Layout difference records:

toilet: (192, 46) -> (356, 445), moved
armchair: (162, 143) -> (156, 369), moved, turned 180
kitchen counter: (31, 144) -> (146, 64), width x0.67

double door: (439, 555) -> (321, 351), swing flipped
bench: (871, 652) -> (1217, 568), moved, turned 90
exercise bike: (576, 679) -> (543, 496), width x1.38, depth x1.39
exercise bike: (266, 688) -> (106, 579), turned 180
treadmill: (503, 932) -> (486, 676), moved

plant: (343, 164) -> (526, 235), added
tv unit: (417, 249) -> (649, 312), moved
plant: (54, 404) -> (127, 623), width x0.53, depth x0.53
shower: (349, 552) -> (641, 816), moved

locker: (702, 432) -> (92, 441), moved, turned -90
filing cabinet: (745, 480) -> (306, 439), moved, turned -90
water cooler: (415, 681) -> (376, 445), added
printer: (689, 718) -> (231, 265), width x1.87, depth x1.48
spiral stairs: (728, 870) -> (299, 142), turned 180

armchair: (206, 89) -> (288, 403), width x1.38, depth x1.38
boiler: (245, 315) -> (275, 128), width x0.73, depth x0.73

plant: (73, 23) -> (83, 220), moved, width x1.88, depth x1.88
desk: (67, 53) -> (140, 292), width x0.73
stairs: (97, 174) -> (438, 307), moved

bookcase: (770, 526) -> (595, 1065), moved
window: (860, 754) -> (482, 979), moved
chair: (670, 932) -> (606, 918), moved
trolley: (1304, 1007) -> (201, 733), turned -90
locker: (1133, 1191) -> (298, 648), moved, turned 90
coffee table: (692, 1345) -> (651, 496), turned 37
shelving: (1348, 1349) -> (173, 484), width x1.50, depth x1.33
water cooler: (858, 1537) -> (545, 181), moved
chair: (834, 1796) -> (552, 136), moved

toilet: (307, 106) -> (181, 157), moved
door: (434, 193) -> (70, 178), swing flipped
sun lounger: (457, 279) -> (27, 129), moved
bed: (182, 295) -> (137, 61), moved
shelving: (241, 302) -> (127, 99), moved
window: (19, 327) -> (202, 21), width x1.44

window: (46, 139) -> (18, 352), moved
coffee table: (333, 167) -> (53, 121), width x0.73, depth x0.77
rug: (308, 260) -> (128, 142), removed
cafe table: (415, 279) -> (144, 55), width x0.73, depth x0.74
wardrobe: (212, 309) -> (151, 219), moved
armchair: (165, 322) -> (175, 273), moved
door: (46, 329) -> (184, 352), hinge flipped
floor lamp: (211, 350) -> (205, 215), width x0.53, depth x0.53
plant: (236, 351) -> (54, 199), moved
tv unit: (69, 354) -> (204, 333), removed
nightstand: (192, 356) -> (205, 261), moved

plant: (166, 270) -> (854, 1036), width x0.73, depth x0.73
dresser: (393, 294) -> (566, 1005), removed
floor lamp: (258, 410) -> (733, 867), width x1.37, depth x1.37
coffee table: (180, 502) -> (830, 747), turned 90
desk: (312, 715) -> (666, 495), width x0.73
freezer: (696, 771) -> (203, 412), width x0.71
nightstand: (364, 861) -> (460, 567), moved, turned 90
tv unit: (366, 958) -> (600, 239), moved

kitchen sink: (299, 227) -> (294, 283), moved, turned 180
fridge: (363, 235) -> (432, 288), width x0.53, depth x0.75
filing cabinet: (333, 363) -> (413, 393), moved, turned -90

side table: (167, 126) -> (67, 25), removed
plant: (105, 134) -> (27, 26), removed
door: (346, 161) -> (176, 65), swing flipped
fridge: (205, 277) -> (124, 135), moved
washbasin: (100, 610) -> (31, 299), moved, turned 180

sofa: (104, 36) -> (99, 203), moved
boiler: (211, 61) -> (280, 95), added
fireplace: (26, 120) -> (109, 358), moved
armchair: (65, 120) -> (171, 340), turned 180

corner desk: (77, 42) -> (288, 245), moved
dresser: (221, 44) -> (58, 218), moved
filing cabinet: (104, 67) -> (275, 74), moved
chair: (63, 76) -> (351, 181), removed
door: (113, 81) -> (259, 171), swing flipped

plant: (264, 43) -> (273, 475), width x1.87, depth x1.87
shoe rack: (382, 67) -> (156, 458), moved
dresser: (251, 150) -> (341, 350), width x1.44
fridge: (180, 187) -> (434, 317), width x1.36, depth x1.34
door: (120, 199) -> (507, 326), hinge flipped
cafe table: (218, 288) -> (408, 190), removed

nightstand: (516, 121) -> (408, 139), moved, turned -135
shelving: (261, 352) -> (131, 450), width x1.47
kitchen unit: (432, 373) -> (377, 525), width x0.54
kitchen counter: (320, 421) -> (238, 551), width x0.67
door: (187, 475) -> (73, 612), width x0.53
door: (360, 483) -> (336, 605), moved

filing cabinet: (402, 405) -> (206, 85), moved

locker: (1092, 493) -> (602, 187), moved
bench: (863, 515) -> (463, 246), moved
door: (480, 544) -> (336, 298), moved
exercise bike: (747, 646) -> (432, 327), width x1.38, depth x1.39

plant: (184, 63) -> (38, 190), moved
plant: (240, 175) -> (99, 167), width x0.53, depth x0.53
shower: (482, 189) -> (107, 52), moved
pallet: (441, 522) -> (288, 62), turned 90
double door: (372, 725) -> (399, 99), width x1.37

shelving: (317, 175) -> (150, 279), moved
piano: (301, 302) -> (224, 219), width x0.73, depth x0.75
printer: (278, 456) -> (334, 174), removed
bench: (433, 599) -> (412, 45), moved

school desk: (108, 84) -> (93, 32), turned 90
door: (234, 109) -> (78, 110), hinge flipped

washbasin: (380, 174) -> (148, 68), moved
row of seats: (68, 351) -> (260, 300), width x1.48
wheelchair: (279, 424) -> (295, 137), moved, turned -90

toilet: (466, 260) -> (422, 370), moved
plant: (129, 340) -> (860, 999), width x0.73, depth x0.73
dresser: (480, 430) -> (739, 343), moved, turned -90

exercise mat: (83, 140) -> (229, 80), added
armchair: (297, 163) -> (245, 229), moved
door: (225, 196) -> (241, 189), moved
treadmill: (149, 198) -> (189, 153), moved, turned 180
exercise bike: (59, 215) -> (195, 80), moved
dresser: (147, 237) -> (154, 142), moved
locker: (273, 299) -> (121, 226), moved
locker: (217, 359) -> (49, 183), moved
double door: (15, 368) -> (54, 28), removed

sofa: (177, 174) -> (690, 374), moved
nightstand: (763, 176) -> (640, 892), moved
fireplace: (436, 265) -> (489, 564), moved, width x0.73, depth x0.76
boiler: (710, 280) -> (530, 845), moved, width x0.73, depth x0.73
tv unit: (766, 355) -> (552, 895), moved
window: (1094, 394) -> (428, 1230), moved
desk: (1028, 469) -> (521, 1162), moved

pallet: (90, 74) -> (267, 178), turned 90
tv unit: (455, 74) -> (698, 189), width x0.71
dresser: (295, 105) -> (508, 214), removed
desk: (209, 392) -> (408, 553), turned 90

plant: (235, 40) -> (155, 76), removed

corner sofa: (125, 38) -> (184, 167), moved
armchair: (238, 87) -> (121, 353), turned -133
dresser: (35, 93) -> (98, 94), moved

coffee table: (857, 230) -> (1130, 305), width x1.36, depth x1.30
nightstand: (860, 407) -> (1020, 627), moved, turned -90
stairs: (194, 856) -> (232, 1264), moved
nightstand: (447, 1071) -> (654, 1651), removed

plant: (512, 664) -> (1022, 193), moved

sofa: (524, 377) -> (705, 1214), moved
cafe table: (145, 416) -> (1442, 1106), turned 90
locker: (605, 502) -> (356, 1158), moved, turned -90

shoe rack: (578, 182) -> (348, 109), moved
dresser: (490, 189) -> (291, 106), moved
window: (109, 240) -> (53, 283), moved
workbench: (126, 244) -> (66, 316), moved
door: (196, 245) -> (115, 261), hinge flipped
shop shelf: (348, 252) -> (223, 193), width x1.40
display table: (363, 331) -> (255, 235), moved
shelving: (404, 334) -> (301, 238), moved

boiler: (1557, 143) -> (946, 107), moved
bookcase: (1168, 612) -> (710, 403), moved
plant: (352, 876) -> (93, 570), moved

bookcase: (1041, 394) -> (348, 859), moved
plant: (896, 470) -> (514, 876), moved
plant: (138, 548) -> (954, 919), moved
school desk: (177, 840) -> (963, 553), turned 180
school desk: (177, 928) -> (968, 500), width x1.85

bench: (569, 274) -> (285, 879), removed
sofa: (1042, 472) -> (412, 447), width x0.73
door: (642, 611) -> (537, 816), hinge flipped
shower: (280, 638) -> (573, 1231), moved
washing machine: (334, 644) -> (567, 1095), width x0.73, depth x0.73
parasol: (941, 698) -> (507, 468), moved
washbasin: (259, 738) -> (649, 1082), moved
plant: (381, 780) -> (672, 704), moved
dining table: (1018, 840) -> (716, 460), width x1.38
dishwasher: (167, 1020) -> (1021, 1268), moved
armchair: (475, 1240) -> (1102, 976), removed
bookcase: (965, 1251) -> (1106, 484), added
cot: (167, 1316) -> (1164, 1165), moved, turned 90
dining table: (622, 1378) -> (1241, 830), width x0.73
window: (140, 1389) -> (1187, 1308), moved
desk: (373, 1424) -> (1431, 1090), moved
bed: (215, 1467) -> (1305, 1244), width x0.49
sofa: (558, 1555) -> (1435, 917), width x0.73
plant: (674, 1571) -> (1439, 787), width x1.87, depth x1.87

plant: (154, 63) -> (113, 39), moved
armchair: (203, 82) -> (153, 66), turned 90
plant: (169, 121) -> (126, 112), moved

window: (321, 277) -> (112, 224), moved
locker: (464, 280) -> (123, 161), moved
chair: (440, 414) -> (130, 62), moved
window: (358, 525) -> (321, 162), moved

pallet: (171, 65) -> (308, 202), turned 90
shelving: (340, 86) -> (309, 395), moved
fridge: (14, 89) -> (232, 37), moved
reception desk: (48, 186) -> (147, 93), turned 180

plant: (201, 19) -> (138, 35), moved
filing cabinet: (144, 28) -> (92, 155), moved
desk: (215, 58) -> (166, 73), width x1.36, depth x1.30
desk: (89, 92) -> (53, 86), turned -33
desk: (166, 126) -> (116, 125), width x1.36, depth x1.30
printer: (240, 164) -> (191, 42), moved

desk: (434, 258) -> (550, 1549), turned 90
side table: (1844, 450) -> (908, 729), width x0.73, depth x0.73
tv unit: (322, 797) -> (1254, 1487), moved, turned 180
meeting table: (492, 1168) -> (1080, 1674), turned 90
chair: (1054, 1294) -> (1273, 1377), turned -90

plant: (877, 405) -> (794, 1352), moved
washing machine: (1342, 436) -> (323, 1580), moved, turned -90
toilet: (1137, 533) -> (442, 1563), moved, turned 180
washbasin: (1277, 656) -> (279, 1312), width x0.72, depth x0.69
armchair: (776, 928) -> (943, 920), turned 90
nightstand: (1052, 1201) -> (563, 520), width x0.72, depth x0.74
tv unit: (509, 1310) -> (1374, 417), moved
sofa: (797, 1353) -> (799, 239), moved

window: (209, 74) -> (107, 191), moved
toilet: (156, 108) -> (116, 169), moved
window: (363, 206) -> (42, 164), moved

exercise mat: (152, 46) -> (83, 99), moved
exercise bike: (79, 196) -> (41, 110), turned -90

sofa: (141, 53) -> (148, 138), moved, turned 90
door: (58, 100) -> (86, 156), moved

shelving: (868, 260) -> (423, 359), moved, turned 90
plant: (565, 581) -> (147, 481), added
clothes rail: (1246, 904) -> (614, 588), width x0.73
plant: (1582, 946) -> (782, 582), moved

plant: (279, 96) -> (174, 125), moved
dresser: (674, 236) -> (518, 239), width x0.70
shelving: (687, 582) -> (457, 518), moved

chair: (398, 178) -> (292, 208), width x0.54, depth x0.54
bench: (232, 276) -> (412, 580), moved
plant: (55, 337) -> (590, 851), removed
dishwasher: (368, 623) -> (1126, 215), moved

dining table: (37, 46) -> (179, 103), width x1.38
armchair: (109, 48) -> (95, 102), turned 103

REQUIREMENT: Extract, exactly, the lines above that begin at the line containing "exercise bike: (79, 196)" and end at the final line of the records; add no other text.

OUTPUT FOR THIS TASK:
exercise bike: (79, 196) -> (41, 110), turned -90

sofa: (141, 53) -> (148, 138), moved, turned 90
door: (58, 100) -> (86, 156), moved

shelving: (868, 260) -> (423, 359), moved, turned 90
plant: (565, 581) -> (147, 481), added
clothes rail: (1246, 904) -> (614, 588), width x0.73
plant: (1582, 946) -> (782, 582), moved

plant: (279, 96) -> (174, 125), moved
dresser: (674, 236) -> (518, 239), width x0.70
shelving: (687, 582) -> (457, 518), moved

chair: (398, 178) -> (292, 208), width x0.54, depth x0.54
bench: (232, 276) -> (412, 580), moved
plant: (55, 337) -> (590, 851), removed
dishwasher: (368, 623) -> (1126, 215), moved

dining table: (37, 46) -> (179, 103), width x1.38
armchair: (109, 48) -> (95, 102), turned 103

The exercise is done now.